§ **RECORD EXCERPTS**

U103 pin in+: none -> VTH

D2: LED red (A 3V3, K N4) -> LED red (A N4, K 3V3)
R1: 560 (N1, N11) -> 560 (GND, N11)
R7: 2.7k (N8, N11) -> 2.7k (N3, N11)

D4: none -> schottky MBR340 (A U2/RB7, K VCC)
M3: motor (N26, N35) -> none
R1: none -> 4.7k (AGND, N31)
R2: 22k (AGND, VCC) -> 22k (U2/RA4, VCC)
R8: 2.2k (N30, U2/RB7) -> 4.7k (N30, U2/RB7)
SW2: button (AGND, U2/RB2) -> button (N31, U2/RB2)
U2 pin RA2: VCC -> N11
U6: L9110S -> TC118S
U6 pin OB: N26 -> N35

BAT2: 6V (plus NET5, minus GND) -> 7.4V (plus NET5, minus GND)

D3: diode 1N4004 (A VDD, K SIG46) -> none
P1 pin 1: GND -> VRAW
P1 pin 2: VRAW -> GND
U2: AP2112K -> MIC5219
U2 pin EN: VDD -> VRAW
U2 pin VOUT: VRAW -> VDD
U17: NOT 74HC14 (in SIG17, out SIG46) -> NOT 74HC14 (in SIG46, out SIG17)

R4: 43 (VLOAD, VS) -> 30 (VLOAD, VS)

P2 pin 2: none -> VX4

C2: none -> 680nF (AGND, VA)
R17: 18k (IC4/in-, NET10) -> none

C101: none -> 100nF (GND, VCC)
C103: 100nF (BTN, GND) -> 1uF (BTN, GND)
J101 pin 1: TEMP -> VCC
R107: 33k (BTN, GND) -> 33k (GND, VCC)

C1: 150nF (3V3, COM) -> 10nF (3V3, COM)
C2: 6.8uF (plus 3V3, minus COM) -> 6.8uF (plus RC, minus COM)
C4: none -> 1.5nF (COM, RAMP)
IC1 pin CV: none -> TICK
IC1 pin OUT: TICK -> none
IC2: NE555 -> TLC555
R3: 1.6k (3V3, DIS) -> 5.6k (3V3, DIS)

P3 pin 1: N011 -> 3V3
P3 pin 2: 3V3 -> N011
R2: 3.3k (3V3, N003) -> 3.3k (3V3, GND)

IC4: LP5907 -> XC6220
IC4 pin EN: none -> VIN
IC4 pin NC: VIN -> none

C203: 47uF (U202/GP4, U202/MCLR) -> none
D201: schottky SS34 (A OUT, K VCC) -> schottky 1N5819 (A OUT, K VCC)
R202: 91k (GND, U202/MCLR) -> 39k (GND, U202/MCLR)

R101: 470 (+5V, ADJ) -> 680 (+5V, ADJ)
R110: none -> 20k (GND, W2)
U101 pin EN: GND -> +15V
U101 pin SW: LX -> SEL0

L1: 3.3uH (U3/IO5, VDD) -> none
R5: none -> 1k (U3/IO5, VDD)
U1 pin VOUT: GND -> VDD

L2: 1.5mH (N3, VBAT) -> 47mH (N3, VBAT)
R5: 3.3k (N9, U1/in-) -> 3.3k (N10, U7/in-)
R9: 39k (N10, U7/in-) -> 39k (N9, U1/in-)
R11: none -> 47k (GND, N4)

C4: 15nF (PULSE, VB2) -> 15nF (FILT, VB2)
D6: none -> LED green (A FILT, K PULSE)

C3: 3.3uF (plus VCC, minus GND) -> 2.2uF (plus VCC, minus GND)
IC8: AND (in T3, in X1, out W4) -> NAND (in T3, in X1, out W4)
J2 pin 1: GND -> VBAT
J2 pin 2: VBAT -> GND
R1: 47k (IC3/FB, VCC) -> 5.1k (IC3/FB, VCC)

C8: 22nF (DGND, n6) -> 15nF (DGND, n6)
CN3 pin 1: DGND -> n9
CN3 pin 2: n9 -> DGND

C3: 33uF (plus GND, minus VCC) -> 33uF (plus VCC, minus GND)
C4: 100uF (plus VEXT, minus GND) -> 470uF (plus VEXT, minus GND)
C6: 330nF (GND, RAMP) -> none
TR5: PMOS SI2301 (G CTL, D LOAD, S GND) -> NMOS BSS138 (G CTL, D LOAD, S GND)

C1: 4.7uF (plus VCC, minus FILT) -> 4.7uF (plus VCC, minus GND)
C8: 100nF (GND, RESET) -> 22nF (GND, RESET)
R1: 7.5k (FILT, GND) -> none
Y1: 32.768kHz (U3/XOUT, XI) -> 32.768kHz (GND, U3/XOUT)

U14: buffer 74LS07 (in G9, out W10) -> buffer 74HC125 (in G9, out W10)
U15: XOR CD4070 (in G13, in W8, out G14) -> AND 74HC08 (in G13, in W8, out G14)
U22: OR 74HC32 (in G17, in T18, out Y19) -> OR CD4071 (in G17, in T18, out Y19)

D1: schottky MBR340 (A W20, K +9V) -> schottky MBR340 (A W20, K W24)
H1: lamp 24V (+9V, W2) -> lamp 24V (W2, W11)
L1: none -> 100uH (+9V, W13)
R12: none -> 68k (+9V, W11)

§ **AIM OF THE TASK**
What you output should match every line above exactly.

§ **RESPONSE TO THE TASK**
U103 pin in+: none -> VTH

D2: LED red (A 3V3, K N4) -> LED red (A N4, K 3V3)
R1: 560 (N1, N11) -> 560 (GND, N11)
R7: 2.7k (N8, N11) -> 2.7k (N3, N11)

D4: none -> schottky MBR340 (A U2/RB7, K VCC)
M3: motor (N26, N35) -> none
R1: none -> 4.7k (AGND, N31)
R2: 22k (AGND, VCC) -> 22k (U2/RA4, VCC)
R8: 2.2k (N30, U2/RB7) -> 4.7k (N30, U2/RB7)
SW2: button (AGND, U2/RB2) -> button (N31, U2/RB2)
U2 pin RA2: VCC -> N11
U6: L9110S -> TC118S
U6 pin OB: N26 -> N35

BAT2: 6V (plus NET5, minus GND) -> 7.4V (plus NET5, minus GND)

D3: diode 1N4004 (A VDD, K SIG46) -> none
P1 pin 1: GND -> VRAW
P1 pin 2: VRAW -> GND
U2: AP2112K -> MIC5219
U2 pin EN: VDD -> VRAW
U2 pin VOUT: VRAW -> VDD
U17: NOT 74HC14 (in SIG17, out SIG46) -> NOT 74HC14 (in SIG46, out SIG17)

R4: 43 (VLOAD, VS) -> 30 (VLOAD, VS)

P2 pin 2: none -> VX4

C2: none -> 680nF (AGND, VA)
R17: 18k (IC4/in-, NET10) -> none

C101: none -> 100nF (GND, VCC)
C103: 100nF (BTN, GND) -> 1uF (BTN, GND)
J101 pin 1: TEMP -> VCC
R107: 33k (BTN, GND) -> 33k (GND, VCC)

C1: 150nF (3V3, COM) -> 10nF (3V3, COM)
C2: 6.8uF (plus 3V3, minus COM) -> 6.8uF (plus RC, minus COM)
C4: none -> 1.5nF (COM, RAMP)
IC1 pin CV: none -> TICK
IC1 pin OUT: TICK -> none
IC2: NE555 -> TLC555
R3: 1.6k (3V3, DIS) -> 5.6k (3V3, DIS)

P3 pin 1: N011 -> 3V3
P3 pin 2: 3V3 -> N011
R2: 3.3k (3V3, N003) -> 3.3k (3V3, GND)

IC4: LP5907 -> XC6220
IC4 pin EN: none -> VIN
IC4 pin NC: VIN -> none

C203: 47uF (U202/GP4, U202/MCLR) -> none
D201: schottky SS34 (A OUT, K VCC) -> schottky 1N5819 (A OUT, K VCC)
R202: 91k (GND, U202/MCLR) -> 39k (GND, U202/MCLR)

R101: 470 (+5V, ADJ) -> 680 (+5V, ADJ)
R110: none -> 20k (GND, W2)
U101 pin EN: GND -> +15V
U101 pin SW: LX -> SEL0

L1: 3.3uH (U3/IO5, VDD) -> none
R5: none -> 1k (U3/IO5, VDD)
U1 pin VOUT: GND -> VDD

L2: 1.5mH (N3, VBAT) -> 47mH (N3, VBAT)
R5: 3.3k (N9, U1/in-) -> 3.3k (N10, U7/in-)
R9: 39k (N10, U7/in-) -> 39k (N9, U1/in-)
R11: none -> 47k (GND, N4)

C4: 15nF (PULSE, VB2) -> 15nF (FILT, VB2)
D6: none -> LED green (A FILT, K PULSE)

C3: 3.3uF (plus VCC, minus GND) -> 2.2uF (plus VCC, minus GND)
IC8: AND (in T3, in X1, out W4) -> NAND (in T3, in X1, out W4)
J2 pin 1: GND -> VBAT
J2 pin 2: VBAT -> GND
R1: 47k (IC3/FB, VCC) -> 5.1k (IC3/FB, VCC)

C8: 22nF (DGND, n6) -> 15nF (DGND, n6)
CN3 pin 1: DGND -> n9
CN3 pin 2: n9 -> DGND

C3: 33uF (plus GND, minus VCC) -> 33uF (plus VCC, minus GND)
C4: 100uF (plus VEXT, minus GND) -> 470uF (plus VEXT, minus GND)
C6: 330nF (GND, RAMP) -> none
TR5: PMOS SI2301 (G CTL, D LOAD, S GND) -> NMOS BSS138 (G CTL, D LOAD, S GND)

C1: 4.7uF (plus VCC, minus FILT) -> 4.7uF (plus VCC, minus GND)
C8: 100nF (GND, RESET) -> 22nF (GND, RESET)
R1: 7.5k (FILT, GND) -> none
Y1: 32.768kHz (U3/XOUT, XI) -> 32.768kHz (GND, U3/XOUT)

U14: buffer 74LS07 (in G9, out W10) -> buffer 74HC125 (in G9, out W10)
U15: XOR CD4070 (in G13, in W8, out G14) -> AND 74HC08 (in G13, in W8, out G14)
U22: OR 74HC32 (in G17, in T18, out Y19) -> OR CD4071 (in G17, in T18, out Y19)

D1: schottky MBR340 (A W20, K +9V) -> schottky MBR340 (A W20, K W24)
H1: lamp 24V (+9V, W2) -> lamp 24V (W2, W11)
L1: none -> 100uH (+9V, W13)
R12: none -> 68k (+9V, W11)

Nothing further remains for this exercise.